**YOUR INSTRUCTIONS**
Return every record below exactly as written, but leave out the pictures.
▶
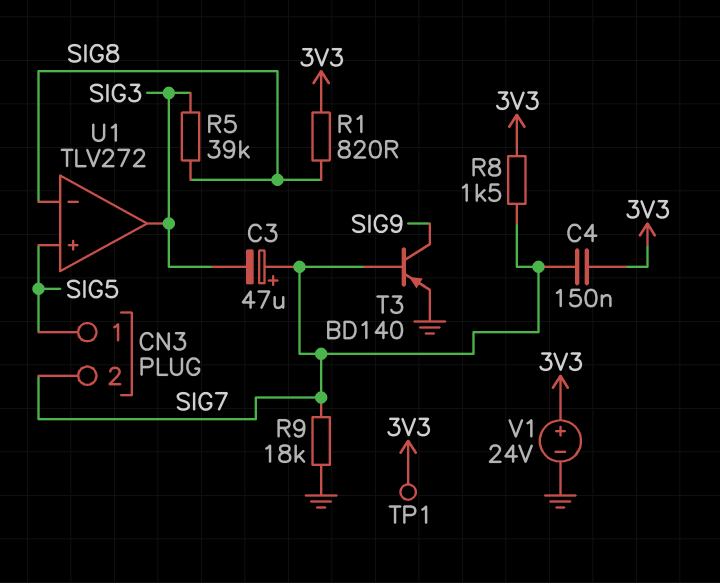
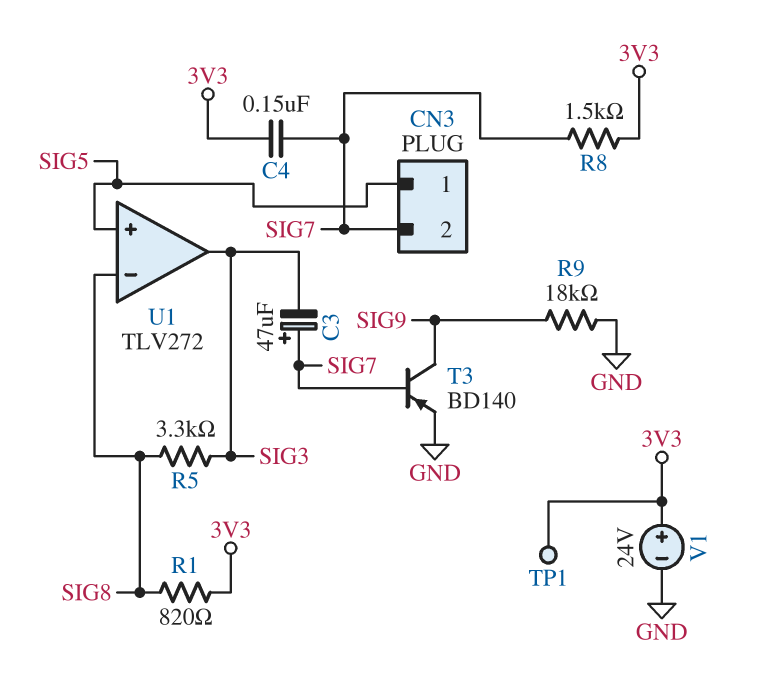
R5: 39k (SIG3, SIG8) -> 3.3k (SIG3, SIG8)
R9: 18k (GND, SIG7) -> 18k (GND, SIG9)

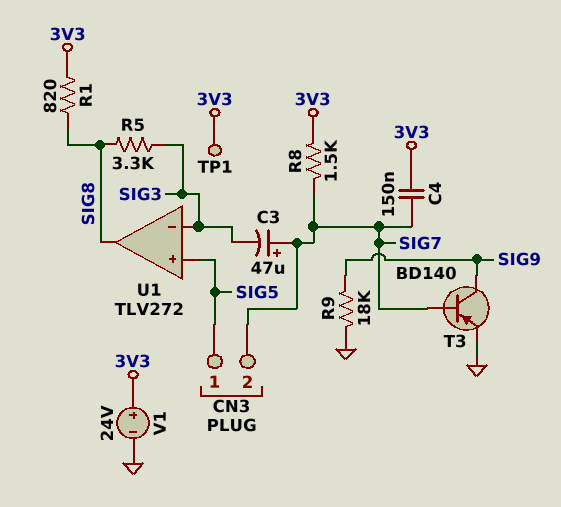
U1 pin in-: SIG8 -> SIG3
U1 pin out: SIG3 -> SIG8

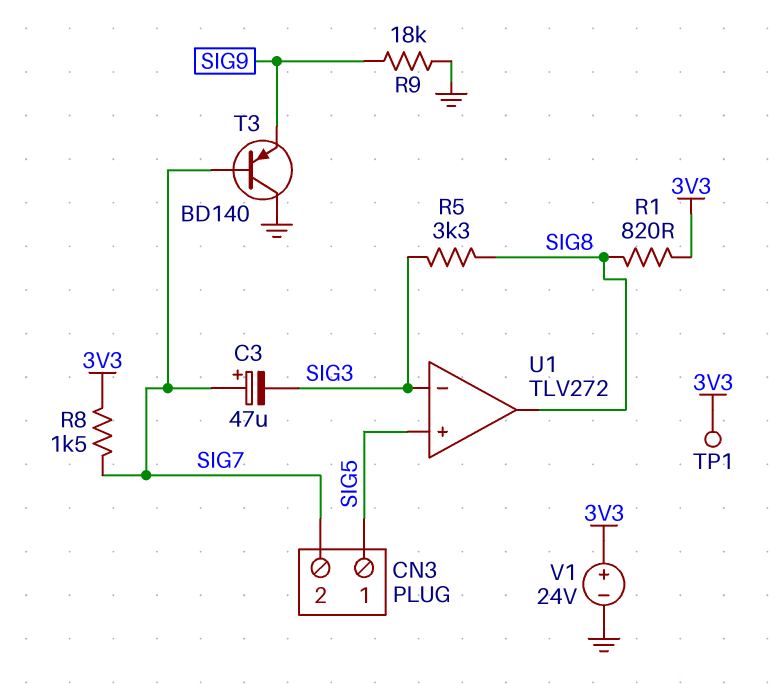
C4: 150nF (3V3, SIG7) -> none
T3: PNP BD140 (B SIG7, C SIG9, E GND) -> PNP BD140 (B SIG7, C GND, E SIG9)

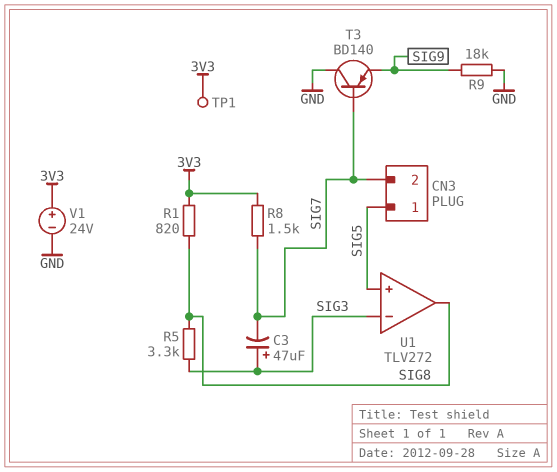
C3: 47uF (plus SIG7, minus SIG3) -> 47uF (plus SIG3, minus SIG7)

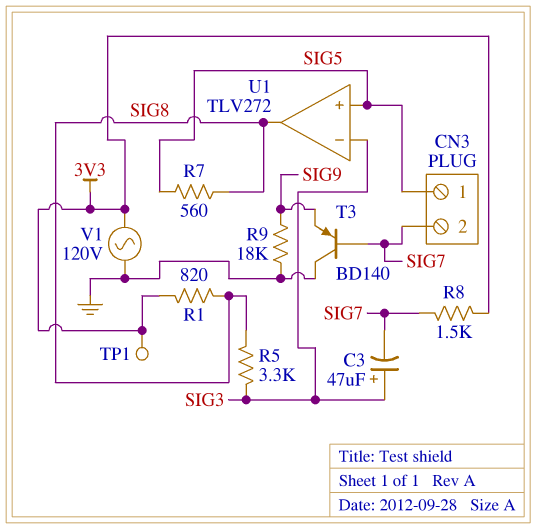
R7: none -> 560 (SIG5, SIG8)
V1: 24V (plus 3V3, minus GND) -> AC 120V (3V3, GND)

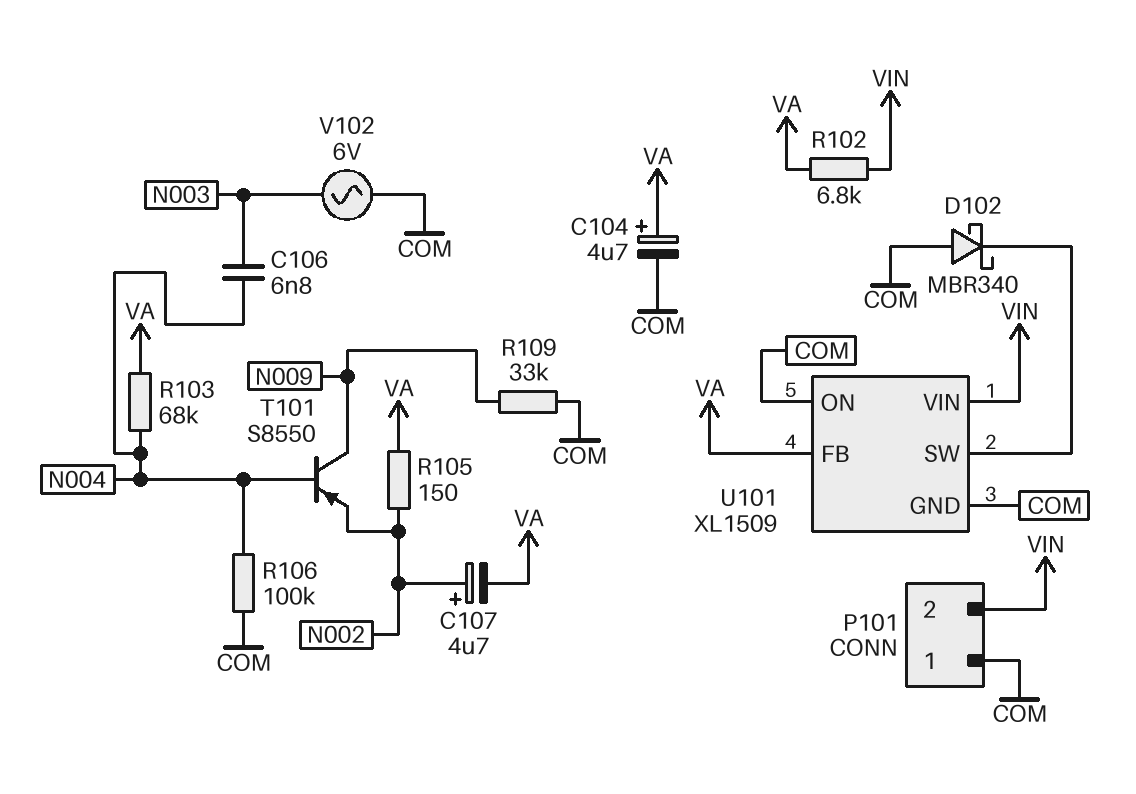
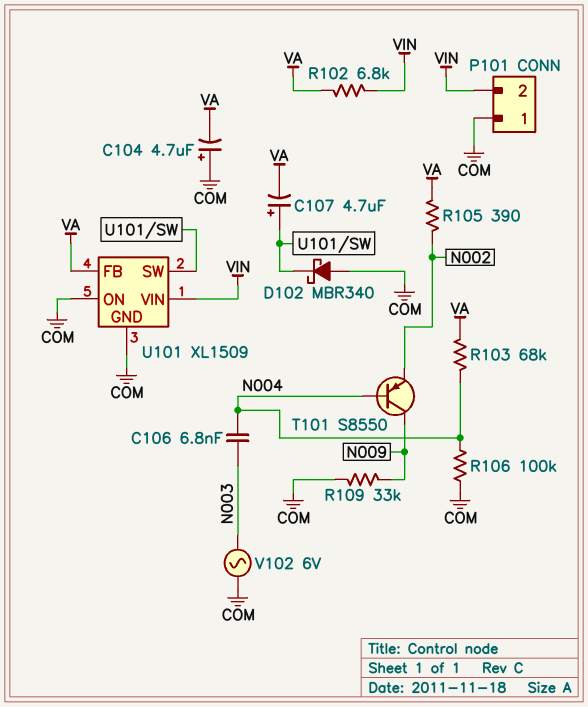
C104: 4.7uF (plus VA, minus COM) -> 4.7uF (plus COM, minus VA)
C107: 4.7uF (plus N002, minus VA) -> 4.7uF (plus U101/SW, minus VA)
R105: 150 (N002, VA) -> 390 (N002, VA)

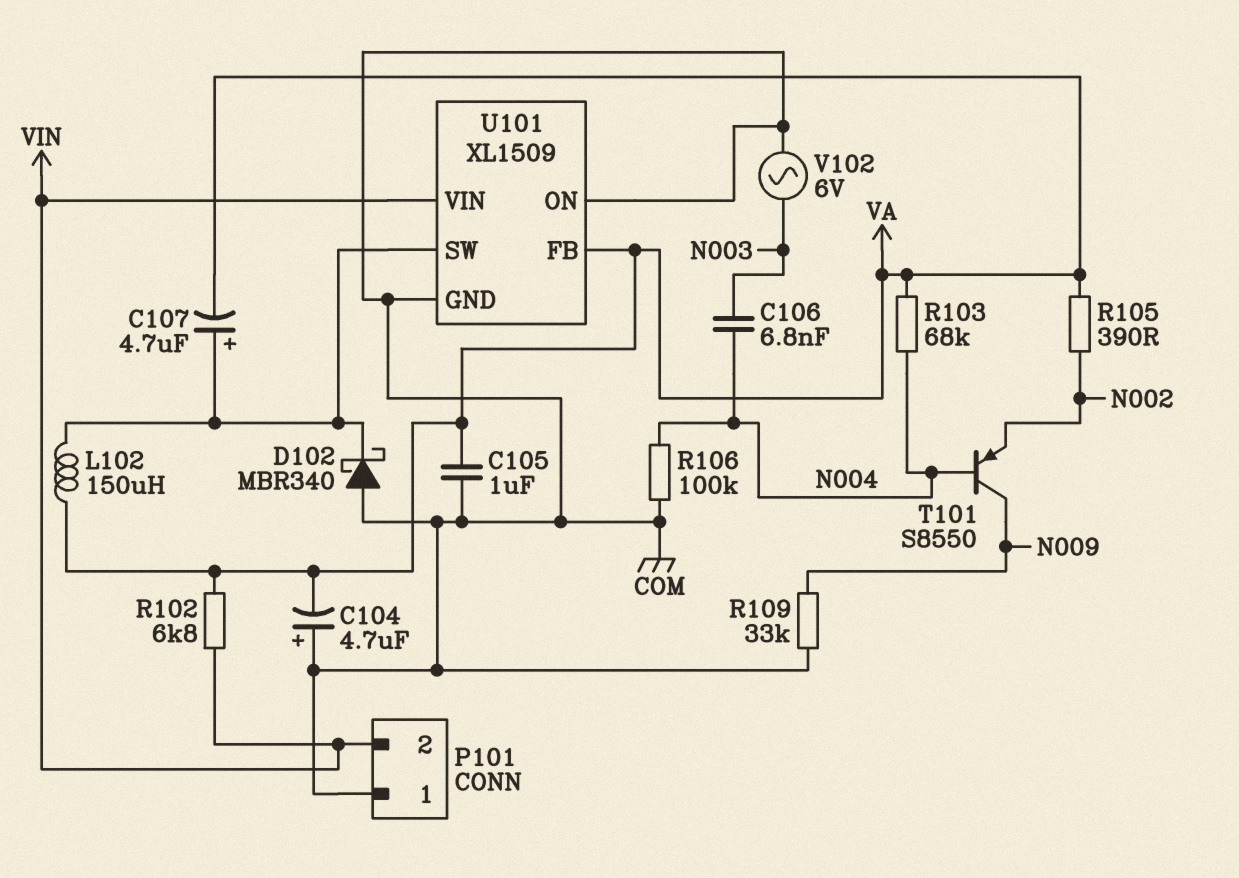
C105: none -> 1uF (COM, VA)
L102: none -> 150uH (U101/SW, VA)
◀
**RESPONSE TO THE EXERCISE**
R5: 39k (SIG3, SIG8) -> 3.3k (SIG3, SIG8)
R9: 18k (GND, SIG7) -> 18k (GND, SIG9)

U1 pin in-: SIG8 -> SIG3
U1 pin out: SIG3 -> SIG8

C4: 150nF (3V3, SIG7) -> none
T3: PNP BD140 (B SIG7, C SIG9, E GND) -> PNP BD140 (B SIG7, C GND, E SIG9)

C3: 47uF (plus SIG7, minus SIG3) -> 47uF (plus SIG3, minus SIG7)

R7: none -> 560 (SIG5, SIG8)
V1: 24V (plus 3V3, minus GND) -> AC 120V (3V3, GND)

C104: 4.7uF (plus VA, minus COM) -> 4.7uF (plus COM, minus VA)
C107: 4.7uF (plus N002, minus VA) -> 4.7uF (plus U101/SW, minus VA)
R105: 150 (N002, VA) -> 390 (N002, VA)

C105: none -> 1uF (COM, VA)
L102: none -> 150uH (U101/SW, VA)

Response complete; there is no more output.